Start of Block

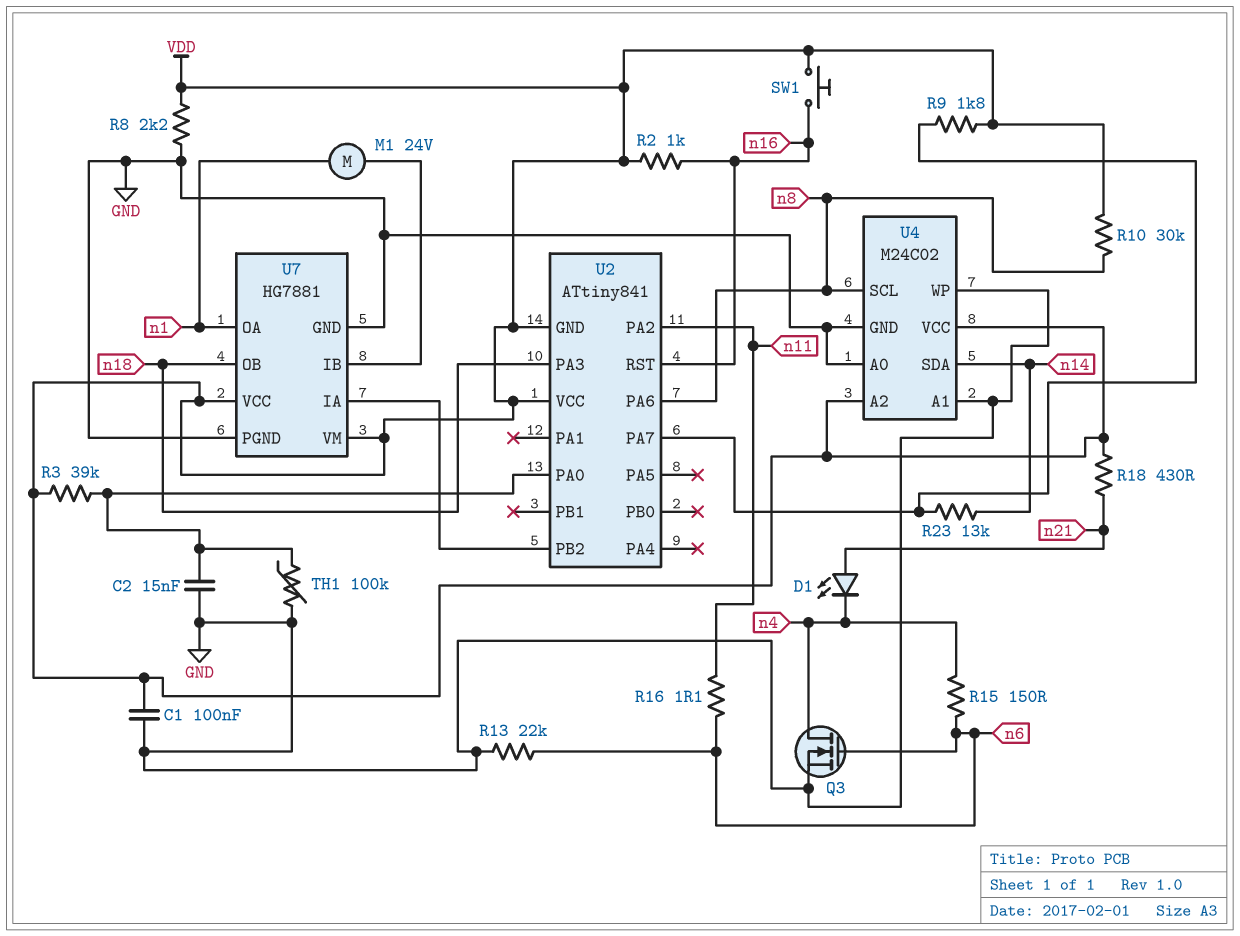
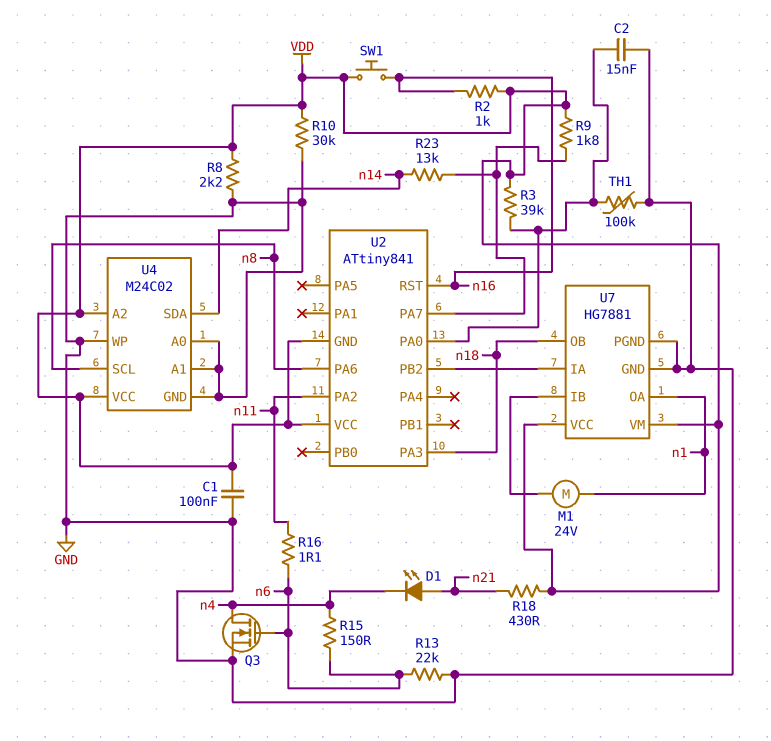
R10: 30k (VDD, n8) -> 30k (GND, VDD)

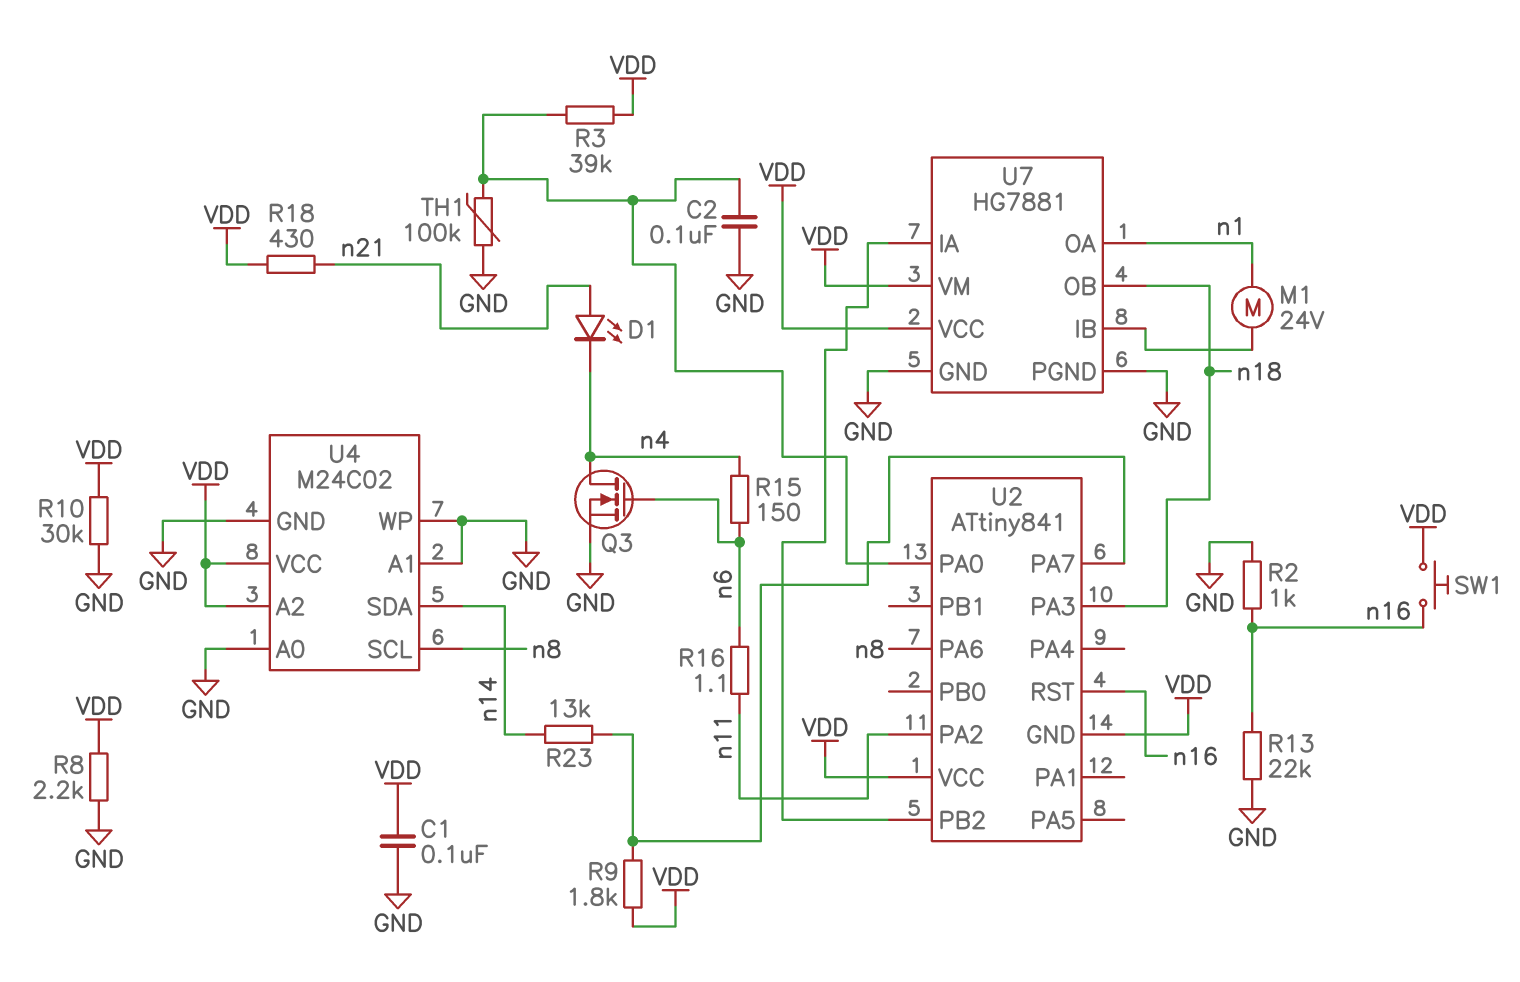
C2: 15nF (GND, U2/PA0) -> 100nF (GND, U2/PA0)
R2: 1k (VDD, n16) -> 1k (GND, n16)
R13: 22k (GND, n6) -> 22k (GND, n16)

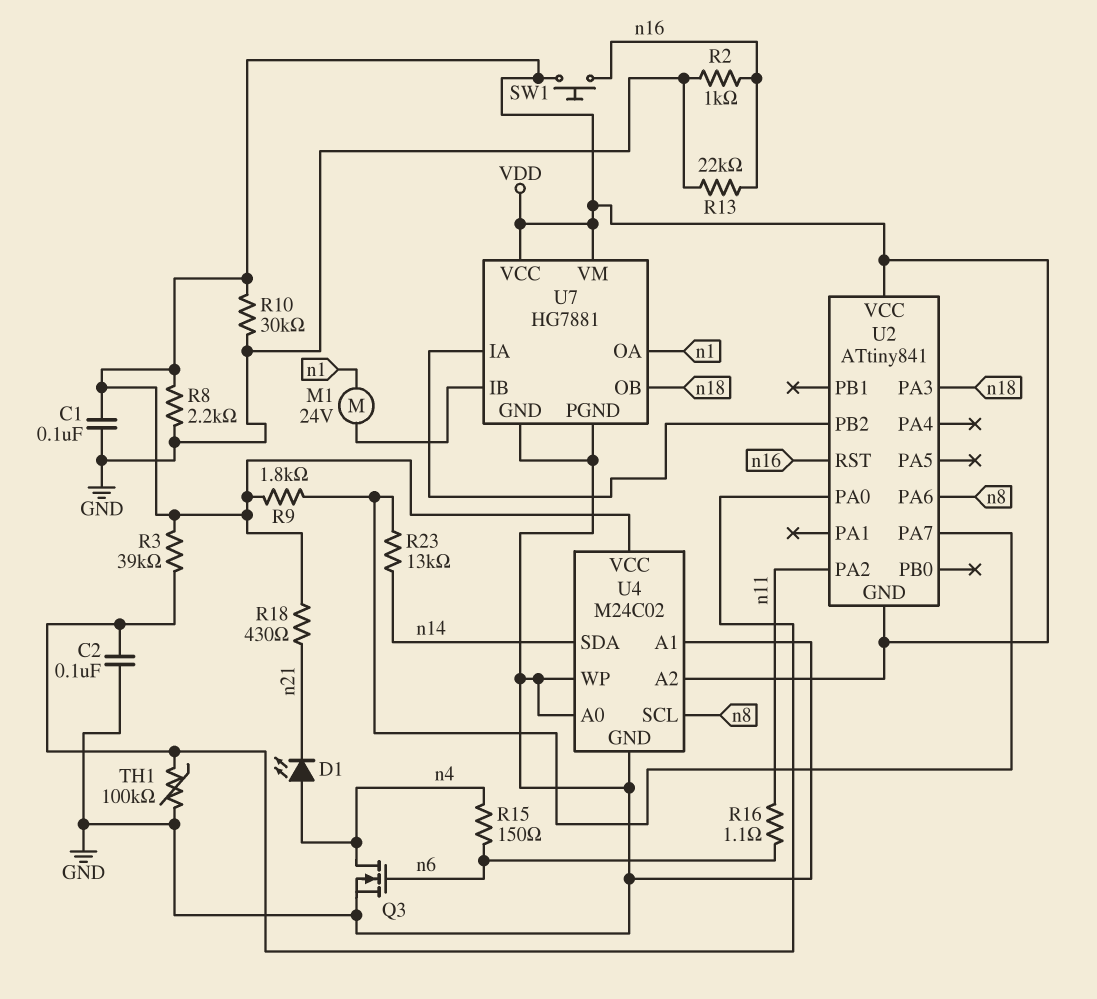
D1: LED (A n21, K n4) -> LED (A n4, K n21)

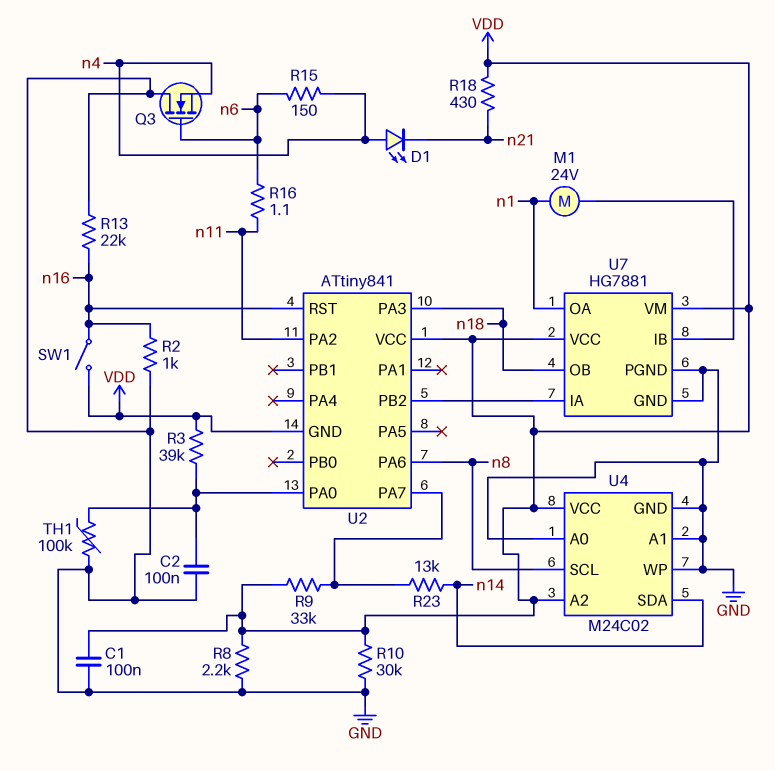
Q3: NMOS (G n6, D n4, S GND) -> NMOS (G n6, D GND, S n4)
R9: 1.8k (U2/PA7, VDD) -> 33k (U2/PA7, VDD)
SW1: button (VDD, n16) -> switch (VDD, n16)

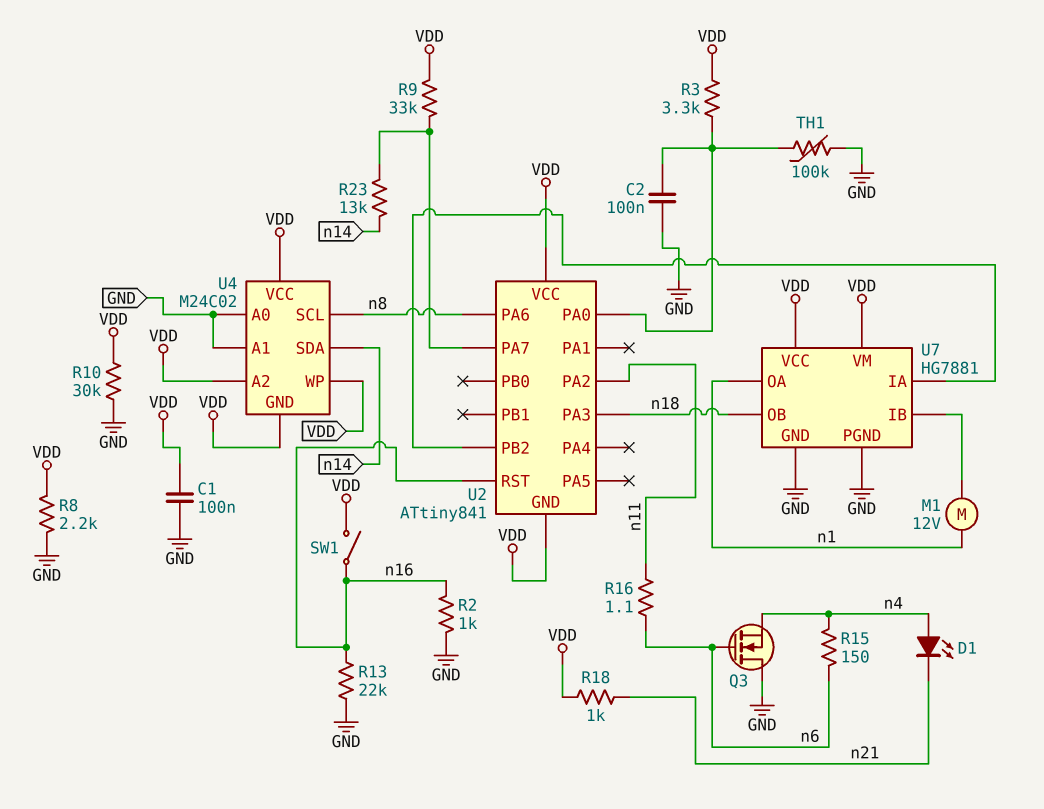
M1: motor 24V (U7/IB, n1) -> motor 12V (U7/IB, n1)
R3: 39k (U2/PA0, VDD) -> 3.3k (U2/PA0, VDD)
R18: 430 (VDD, n21) -> 1k (VDD, n21)
U4 pin GND: GND -> VDD
U4 pin WP: GND -> VDD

End of Block

- [Action item]:
Would you output the lines from the one that contains "R3: 39k (U2/PA0, VDD) -> 3.3k (U2/PA0, VDD)" to the end of the data, both ends included, exactly as they appear?

- [Expected output]:
R3: 39k (U2/PA0, VDD) -> 3.3k (U2/PA0, VDD)
R18: 430 (VDD, n21) -> 1k (VDD, n21)
U4 pin GND: GND -> VDD
U4 pin WP: GND -> VDD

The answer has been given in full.